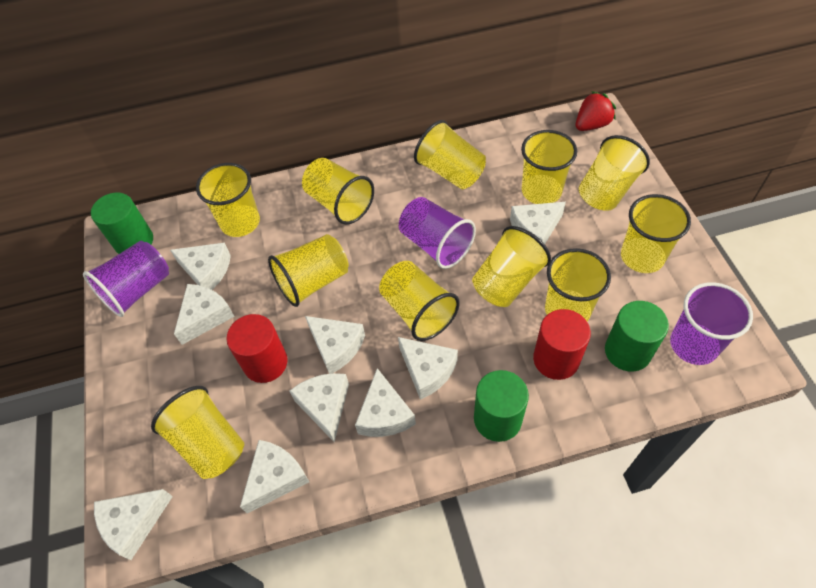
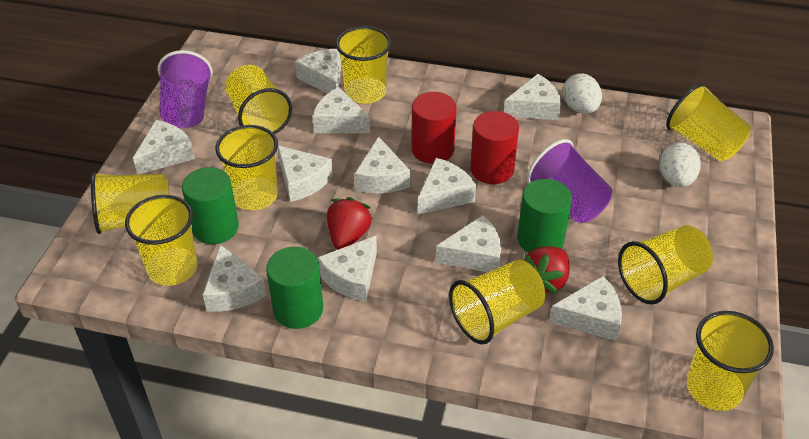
purple cup: [83,241,169,317] [399,197,476,269] [670,282,753,365] = 3 -> [157,50,213,128] [527,139,612,223] = 2
red strawberry: [576,91,616,131] = 1 -> [327,197,373,250] [524,246,570,294] = 2
white cheese: [94,489,173,560] [170,243,231,290] [174,284,235,345] [240,440,309,513] [289,373,349,442] [305,316,365,374] [355,368,416,437] [398,337,458,400] [510,202,566,244] = 9 -> [133,120,195,175] [203,245,267,312] [278,145,333,202] [295,49,341,94] [313,87,370,133] [317,236,377,301] [355,136,410,193] [418,158,476,214] [435,215,501,272] [504,74,561,120] [549,276,622,341] = 11
white egg: none = 0 -> [563,73,602,114] [660,142,701,187] = 2
yellow cup: [151,386,244,479] [196,163,260,237] [268,234,349,307] [302,158,374,225] [379,261,460,341] [414,120,486,189] [472,226,551,307] [521,130,577,204] [545,248,611,321] [579,135,650,211] [621,194,691,273] = 11 -> [91,172,170,234] [125,195,197,286] [215,125,278,210] [225,65,292,134] [336,26,391,104] [449,260,545,344] [618,225,713,305] [666,83,751,161] [687,311,774,411] = 9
□ □ □ □
EXERCISE REQUIREMENTS -
Where a line above contains the string "white", copy that line.

RESPONSE AREA -
white cheese: [94,489,173,560] [170,243,231,290] [174,284,235,345] [240,440,309,513] [289,373,349,442] [305,316,365,374] [355,368,416,437] [398,337,458,400] [510,202,566,244] = 9 -> [133,120,195,175] [203,245,267,312] [278,145,333,202] [295,49,341,94] [313,87,370,133] [317,236,377,301] [355,136,410,193] [418,158,476,214] [435,215,501,272] [504,74,561,120] [549,276,622,341] = 11
white egg: none = 0 -> [563,73,602,114] [660,142,701,187] = 2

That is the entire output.